▶ [ASSIGNMENT]: When you reach the line in the listing below that contains "(380, 154) = (563, 133): none -> pink carton", begin returning lines exactly as written, and stop after the line that contains "(635, 396) = (204, 323): blue". Return no other lines.

▶ [DATA PROVIDED]:
=======
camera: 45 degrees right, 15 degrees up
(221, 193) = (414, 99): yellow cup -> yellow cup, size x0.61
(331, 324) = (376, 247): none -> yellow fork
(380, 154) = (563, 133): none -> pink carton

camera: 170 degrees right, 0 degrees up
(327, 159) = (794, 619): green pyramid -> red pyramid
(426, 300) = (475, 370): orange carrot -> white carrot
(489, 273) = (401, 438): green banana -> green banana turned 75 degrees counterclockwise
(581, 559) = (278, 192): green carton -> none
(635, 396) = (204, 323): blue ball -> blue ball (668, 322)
=======
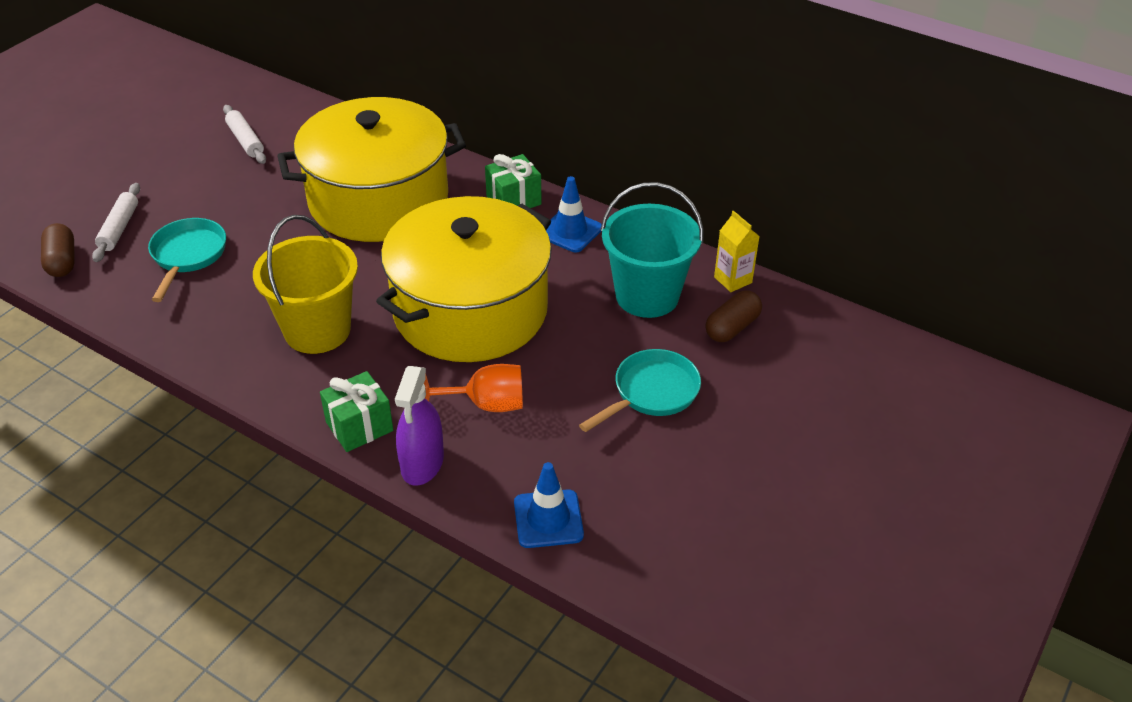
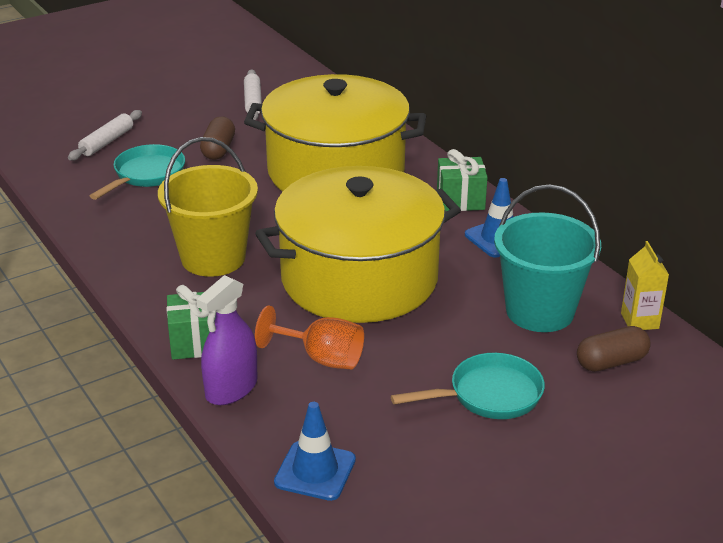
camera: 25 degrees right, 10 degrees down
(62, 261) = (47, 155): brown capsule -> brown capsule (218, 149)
=======
▶ [RESPONSE]:
(380, 154) = (563, 133): none -> pink carton

camera: 170 degrees right, 0 degrees up
(327, 159) = (794, 619): green pyramid -> red pyramid
(426, 300) = (475, 370): orange carrot -> white carrot
(489, 273) = (401, 438): green banana -> green banana turned 75 degrees counterclockwise
(581, 559) = (278, 192): green carton -> none
(635, 396) = (204, 323): blue ball -> blue ball (668, 322)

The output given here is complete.